Using the records below, filter for lines that contain the string "STEPPER" and copy them out.

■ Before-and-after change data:
────
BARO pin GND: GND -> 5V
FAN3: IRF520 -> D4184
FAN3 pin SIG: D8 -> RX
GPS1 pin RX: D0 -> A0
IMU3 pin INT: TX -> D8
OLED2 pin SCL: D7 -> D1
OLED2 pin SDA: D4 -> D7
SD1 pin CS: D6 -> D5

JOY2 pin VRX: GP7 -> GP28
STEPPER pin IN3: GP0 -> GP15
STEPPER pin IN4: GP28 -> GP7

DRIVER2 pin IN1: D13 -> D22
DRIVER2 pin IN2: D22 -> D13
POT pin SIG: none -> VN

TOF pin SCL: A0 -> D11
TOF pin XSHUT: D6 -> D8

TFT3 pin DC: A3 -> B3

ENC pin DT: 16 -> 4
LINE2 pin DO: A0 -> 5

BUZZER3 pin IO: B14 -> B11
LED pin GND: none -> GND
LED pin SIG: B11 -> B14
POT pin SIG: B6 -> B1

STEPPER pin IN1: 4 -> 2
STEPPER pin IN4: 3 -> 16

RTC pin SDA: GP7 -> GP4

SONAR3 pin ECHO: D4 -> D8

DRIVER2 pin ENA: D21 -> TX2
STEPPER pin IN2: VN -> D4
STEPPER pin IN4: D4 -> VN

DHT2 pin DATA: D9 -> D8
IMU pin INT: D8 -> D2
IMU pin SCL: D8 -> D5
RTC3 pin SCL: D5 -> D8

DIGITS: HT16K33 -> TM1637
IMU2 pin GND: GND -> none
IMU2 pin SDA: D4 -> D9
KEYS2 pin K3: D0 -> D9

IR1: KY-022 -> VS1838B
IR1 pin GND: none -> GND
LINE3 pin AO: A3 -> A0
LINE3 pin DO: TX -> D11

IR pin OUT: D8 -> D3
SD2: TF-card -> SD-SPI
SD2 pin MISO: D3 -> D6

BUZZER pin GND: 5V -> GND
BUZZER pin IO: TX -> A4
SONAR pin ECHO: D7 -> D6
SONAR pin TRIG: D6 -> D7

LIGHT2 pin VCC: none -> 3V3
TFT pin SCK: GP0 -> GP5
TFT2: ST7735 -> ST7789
────
■ Expected answer:
STEPPER pin IN3: GP0 -> GP15
STEPPER pin IN4: GP28 -> GP7
STEPPER pin IN1: 4 -> 2
STEPPER pin IN4: 3 -> 16
STEPPER pin IN2: VN -> D4
STEPPER pin IN4: D4 -> VN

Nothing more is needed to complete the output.